### Your objective
Recast each line of the records as a string in a JSON list, with one string per line and blank lines omitted. Leave the pictures out of your answer.

Screen-element location records:
◆ ◆ ◆ ◆ ◆

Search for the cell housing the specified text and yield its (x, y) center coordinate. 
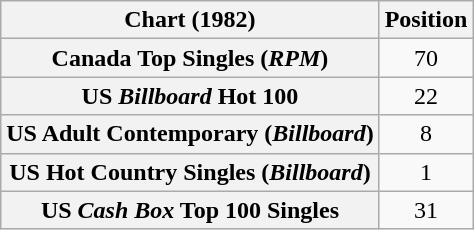
22 (426, 96)
Canada Top Singles (RPM) (190, 58)
Position (426, 20)
8 (426, 134)
US Hot Country Singles (Billboard) (190, 172)
Chart (1982) (190, 20)
70 (426, 58)
31 (426, 210)
US Billboard Hot 100 (190, 96)
US Adult Contemporary (Billboard) (190, 134)
1 (426, 172)
US Cash Box Top 100 Singles (190, 210)
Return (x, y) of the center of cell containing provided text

◆ ◆ ◆ ◆ ◆

### Solution below
[
  "Search for the cell housing the specified text and yield its (x, y) center coordinate. ",
  "22 (426, 96)",
  "Canada Top Singles (RPM) (190, 58)",
  "Position (426, 20)",
  "8 (426, 134)",
  "US Hot Country Singles (Billboard) (190, 172)",
  "Chart (1982) (190, 20)",
  "70 (426, 58)",
  "31 (426, 210)",
  "US Billboard Hot 100 (190, 96)",
  "US Adult Contemporary (Billboard) (190, 134)",
  "1 (426, 172)",
  "US Cash Box Top 100 Singles (190, 210)",
  "Return (x, y) of the center of cell containing provided text"
]